=== Records for this task ===

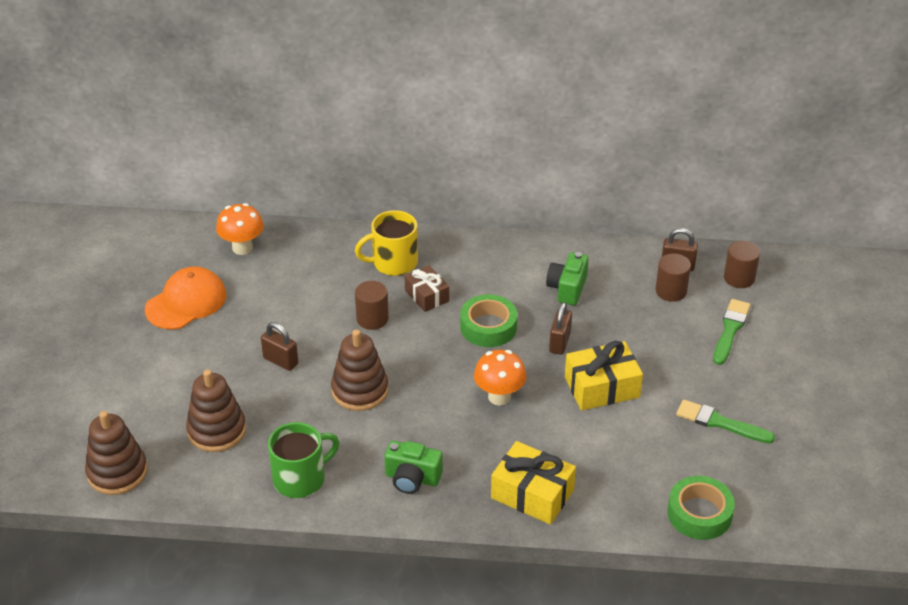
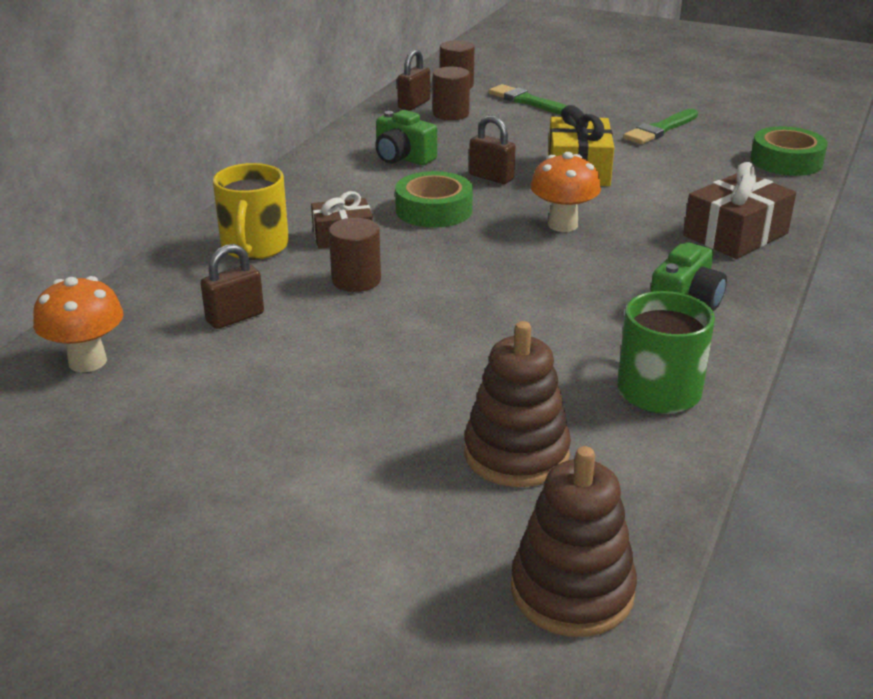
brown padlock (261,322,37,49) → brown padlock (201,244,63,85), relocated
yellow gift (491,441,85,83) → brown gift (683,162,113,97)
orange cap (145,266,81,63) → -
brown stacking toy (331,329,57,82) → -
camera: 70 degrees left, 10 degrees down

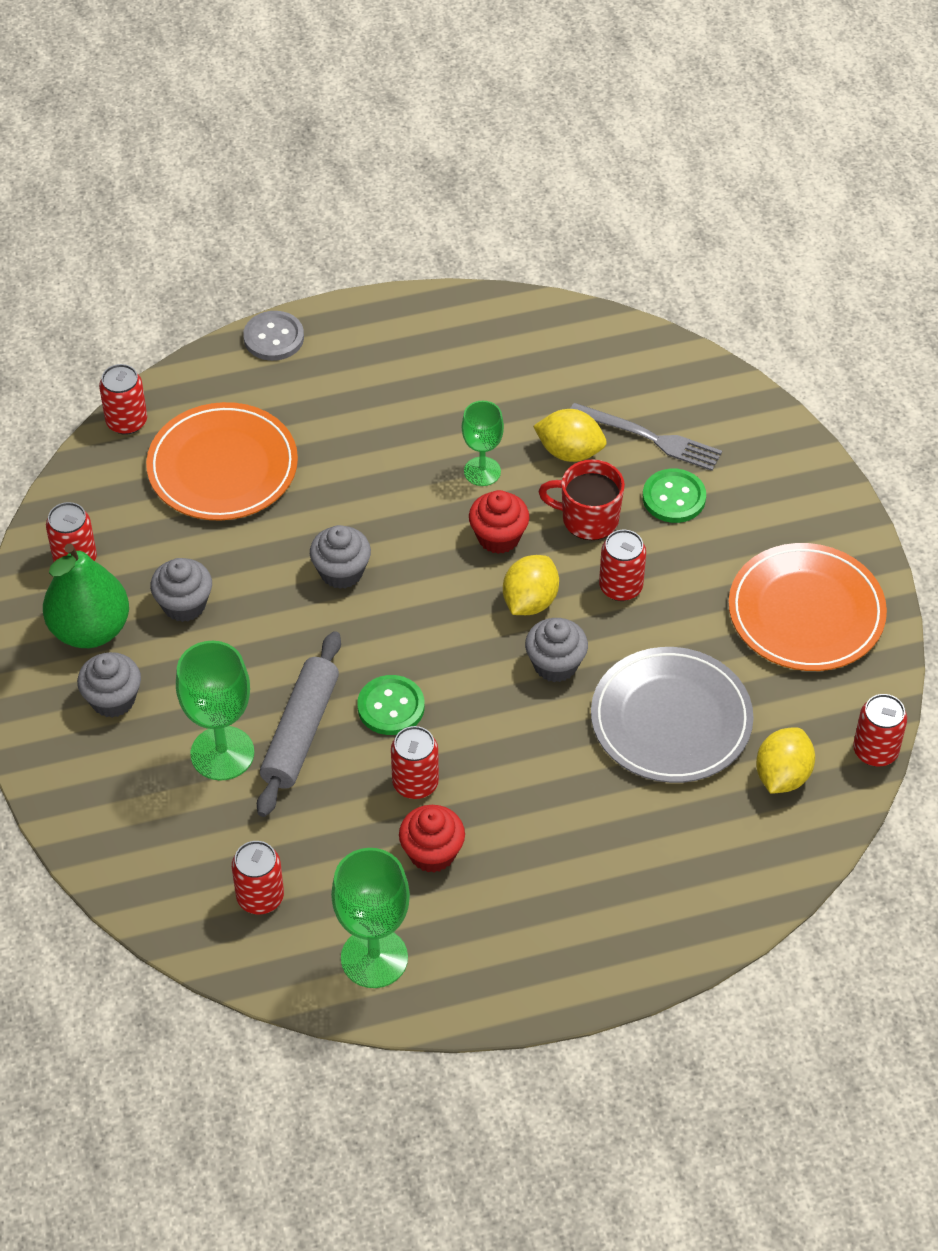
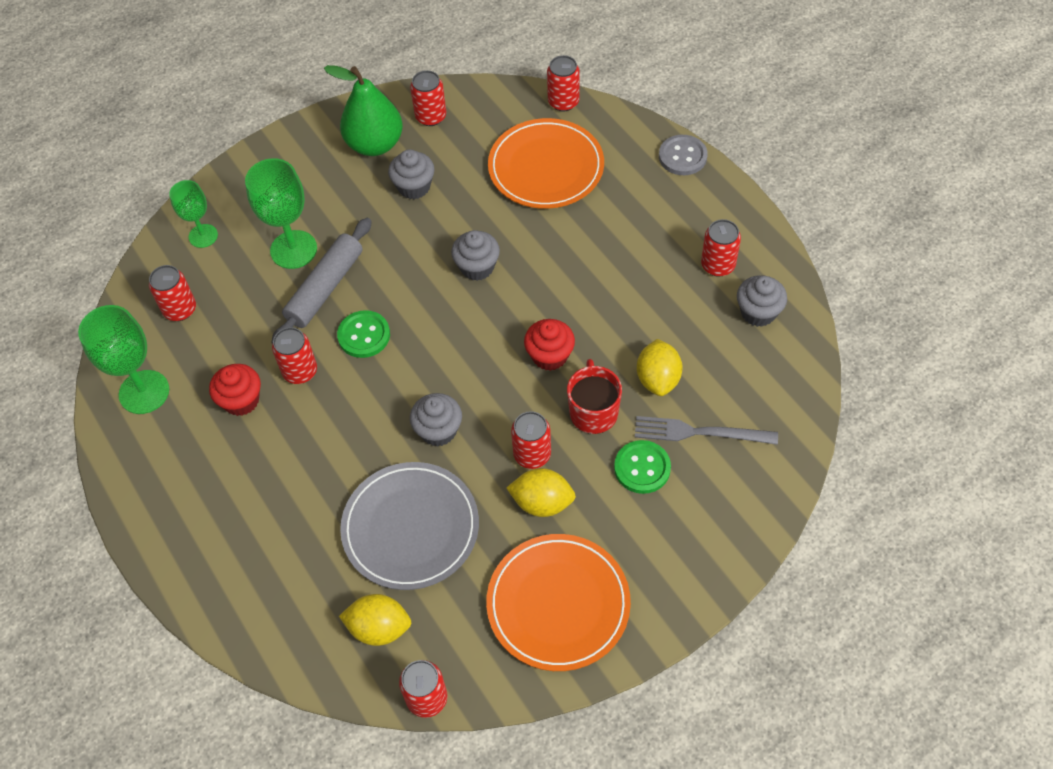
green goblet (462,401,42,85) → green goblet (169,180,49,68), relocated
grey rolling pin (257,631,84,186) → grey rolling pin (271,218,101,125), 60 degrees counterclockwise
yellow lemon (503,555,56,60) → yellow lemon (507,468,69,49), relocated
grey fork (570,403,152,68) → grey fork (635,416,143,29), 90 degrees clockwise
- → red can (701,219,40,58)
grey cupcake (77,652,64,66) → grey cupcake (737,275,50,52), relocated
camera: 75 degrees right, 5 degrees up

===

** About this task **
Return all the data exactly, and keep the pictures out.

** Expected answer **
brown padlock (261,322,37,49) → brown padlock (201,244,63,85), relocated
yellow gift (491,441,85,83) → brown gift (683,162,113,97)
orange cap (145,266,81,63) → -
brown stacking toy (331,329,57,82) → -
camera: 70 degrees left, 10 degrees down

green goblet (462,401,42,85) → green goblet (169,180,49,68), relocated
grey rolling pin (257,631,84,186) → grey rolling pin (271,218,101,125), 60 degrees counterclockwise
yellow lemon (503,555,56,60) → yellow lemon (507,468,69,49), relocated
grey fork (570,403,152,68) → grey fork (635,416,143,29), 90 degrees clockwise
- → red can (701,219,40,58)
grey cupcake (77,652,64,66) → grey cupcake (737,275,50,52), relocated
camera: 75 degrees right, 5 degrees up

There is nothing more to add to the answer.